BEGIN Given records
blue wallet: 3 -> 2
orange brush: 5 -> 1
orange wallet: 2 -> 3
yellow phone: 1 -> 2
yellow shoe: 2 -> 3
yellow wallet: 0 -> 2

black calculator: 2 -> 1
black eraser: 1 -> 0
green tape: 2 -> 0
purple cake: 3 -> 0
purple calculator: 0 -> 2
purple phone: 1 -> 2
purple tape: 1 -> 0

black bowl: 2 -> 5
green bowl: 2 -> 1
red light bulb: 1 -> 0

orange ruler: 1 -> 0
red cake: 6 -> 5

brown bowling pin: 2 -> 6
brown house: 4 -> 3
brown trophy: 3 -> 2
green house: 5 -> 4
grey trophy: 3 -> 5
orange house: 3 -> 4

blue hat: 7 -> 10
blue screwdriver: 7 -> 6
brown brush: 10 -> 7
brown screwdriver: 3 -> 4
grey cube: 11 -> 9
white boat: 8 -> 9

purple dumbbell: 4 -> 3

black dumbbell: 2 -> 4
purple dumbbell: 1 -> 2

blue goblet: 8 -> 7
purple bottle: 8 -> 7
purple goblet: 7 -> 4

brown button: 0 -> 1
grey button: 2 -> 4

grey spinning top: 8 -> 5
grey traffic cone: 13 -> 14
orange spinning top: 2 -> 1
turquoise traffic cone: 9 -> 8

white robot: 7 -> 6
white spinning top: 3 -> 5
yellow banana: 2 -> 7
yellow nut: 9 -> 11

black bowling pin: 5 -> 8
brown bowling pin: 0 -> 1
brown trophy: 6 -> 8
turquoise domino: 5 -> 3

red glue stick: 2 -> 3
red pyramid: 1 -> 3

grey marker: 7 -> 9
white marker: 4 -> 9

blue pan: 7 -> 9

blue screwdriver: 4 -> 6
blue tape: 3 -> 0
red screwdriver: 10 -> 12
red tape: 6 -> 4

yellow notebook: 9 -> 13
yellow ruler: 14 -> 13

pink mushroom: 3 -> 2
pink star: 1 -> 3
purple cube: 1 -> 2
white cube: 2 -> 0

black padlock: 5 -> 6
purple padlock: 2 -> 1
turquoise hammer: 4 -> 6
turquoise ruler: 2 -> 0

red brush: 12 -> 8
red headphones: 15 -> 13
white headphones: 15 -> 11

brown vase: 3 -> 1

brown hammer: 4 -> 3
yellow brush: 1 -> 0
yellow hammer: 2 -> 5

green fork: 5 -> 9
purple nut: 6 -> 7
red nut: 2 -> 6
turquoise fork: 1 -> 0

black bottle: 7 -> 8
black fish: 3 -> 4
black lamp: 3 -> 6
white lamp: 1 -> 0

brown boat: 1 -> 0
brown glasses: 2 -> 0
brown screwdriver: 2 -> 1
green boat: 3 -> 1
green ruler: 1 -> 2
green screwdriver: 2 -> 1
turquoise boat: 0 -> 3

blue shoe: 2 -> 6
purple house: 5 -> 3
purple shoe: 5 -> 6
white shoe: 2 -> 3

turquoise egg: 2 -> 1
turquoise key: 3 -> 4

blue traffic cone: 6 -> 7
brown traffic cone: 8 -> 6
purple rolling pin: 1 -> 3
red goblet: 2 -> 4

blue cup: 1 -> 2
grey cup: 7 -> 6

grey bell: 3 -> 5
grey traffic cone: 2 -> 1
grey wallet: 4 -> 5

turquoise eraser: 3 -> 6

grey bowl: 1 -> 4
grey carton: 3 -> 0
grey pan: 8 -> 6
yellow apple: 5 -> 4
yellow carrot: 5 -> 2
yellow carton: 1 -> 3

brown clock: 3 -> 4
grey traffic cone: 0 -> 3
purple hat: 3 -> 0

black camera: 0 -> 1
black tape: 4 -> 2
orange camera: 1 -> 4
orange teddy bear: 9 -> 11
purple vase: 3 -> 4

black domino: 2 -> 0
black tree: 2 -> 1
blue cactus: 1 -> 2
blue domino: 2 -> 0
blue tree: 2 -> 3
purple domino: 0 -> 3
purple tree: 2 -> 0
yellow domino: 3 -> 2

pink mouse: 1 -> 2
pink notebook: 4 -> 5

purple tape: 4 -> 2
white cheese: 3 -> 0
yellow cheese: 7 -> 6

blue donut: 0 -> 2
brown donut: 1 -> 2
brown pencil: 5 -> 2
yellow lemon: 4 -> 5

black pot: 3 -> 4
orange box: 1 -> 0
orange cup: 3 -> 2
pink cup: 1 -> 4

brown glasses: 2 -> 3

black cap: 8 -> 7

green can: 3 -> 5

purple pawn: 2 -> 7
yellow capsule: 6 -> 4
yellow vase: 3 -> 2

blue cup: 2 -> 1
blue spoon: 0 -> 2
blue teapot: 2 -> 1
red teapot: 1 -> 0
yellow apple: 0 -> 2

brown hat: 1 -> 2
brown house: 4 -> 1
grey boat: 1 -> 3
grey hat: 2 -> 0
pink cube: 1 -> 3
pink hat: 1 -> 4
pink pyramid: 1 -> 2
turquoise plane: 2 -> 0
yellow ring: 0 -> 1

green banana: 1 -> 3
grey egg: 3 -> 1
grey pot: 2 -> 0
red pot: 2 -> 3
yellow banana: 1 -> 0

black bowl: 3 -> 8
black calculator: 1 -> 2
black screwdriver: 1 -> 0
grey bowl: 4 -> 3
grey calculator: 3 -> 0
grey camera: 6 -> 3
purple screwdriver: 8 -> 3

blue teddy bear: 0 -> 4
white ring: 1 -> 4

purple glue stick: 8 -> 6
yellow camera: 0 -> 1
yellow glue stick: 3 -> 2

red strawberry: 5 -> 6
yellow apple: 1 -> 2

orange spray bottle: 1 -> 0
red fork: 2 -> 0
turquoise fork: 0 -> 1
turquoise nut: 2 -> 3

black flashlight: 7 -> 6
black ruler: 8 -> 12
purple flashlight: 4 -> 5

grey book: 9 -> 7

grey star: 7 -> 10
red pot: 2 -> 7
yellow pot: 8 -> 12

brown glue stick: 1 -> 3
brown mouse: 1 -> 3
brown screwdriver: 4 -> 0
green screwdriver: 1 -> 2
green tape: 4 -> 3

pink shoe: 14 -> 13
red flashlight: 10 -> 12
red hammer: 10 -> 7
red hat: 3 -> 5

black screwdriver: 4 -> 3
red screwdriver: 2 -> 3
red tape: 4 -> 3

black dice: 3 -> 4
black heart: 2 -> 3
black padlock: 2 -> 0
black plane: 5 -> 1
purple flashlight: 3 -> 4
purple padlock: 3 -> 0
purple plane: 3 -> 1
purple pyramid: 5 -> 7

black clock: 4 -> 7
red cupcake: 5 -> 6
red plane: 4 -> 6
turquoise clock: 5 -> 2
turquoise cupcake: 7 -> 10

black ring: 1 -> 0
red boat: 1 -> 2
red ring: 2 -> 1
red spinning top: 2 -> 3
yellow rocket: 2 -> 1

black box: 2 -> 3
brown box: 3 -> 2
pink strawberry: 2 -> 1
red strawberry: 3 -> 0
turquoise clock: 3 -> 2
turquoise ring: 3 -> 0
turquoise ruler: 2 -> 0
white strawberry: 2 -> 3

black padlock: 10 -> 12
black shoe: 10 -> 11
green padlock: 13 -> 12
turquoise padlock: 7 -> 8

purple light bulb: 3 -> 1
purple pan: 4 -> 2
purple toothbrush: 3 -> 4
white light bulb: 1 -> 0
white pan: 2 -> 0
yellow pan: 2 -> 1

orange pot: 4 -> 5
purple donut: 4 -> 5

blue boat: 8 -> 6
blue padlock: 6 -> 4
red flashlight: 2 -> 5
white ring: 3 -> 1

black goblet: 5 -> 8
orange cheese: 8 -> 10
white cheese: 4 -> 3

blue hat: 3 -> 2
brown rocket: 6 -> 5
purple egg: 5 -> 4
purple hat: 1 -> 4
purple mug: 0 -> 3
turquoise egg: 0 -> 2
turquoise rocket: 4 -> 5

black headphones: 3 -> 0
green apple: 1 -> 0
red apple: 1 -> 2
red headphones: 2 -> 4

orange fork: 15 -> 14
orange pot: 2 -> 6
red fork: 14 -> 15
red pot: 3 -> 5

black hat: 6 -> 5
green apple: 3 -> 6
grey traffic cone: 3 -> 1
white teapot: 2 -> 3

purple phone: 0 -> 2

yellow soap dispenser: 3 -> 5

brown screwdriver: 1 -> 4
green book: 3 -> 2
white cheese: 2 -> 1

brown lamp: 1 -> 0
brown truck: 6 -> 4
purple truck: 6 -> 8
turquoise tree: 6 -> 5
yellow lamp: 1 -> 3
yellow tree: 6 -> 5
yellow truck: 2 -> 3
END Given records
# Work request
Pull every line containing the word "traffic" out of the listing.

# Exercise solution
grey traffic cone: 13 -> 14
turquoise traffic cone: 9 -> 8
blue traffic cone: 6 -> 7
brown traffic cone: 8 -> 6
grey traffic cone: 2 -> 1
grey traffic cone: 0 -> 3
grey traffic cone: 3 -> 1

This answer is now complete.